*** Block opens ***

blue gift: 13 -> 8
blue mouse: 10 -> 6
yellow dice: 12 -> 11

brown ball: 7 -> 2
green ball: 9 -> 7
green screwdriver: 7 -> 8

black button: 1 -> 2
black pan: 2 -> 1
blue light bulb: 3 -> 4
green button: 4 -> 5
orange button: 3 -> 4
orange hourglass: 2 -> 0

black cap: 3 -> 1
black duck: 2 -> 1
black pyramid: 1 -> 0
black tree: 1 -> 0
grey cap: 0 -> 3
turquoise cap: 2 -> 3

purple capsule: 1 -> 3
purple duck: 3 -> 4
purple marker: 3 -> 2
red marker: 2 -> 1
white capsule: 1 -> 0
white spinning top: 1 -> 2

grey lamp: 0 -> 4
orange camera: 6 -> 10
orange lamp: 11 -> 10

*** Block closes ***

● **INSTRUCTIONS TO FOLLOW**
Copy over exactly the lines above from the one with "orange button: 3 -> 4" to the last, both included, and no others.

● **PROBLEM SOLUTION**
orange button: 3 -> 4
orange hourglass: 2 -> 0

black cap: 3 -> 1
black duck: 2 -> 1
black pyramid: 1 -> 0
black tree: 1 -> 0
grey cap: 0 -> 3
turquoise cap: 2 -> 3

purple capsule: 1 -> 3
purple duck: 3 -> 4
purple marker: 3 -> 2
red marker: 2 -> 1
white capsule: 1 -> 0
white spinning top: 1 -> 2

grey lamp: 0 -> 4
orange camera: 6 -> 10
orange lamp: 11 -> 10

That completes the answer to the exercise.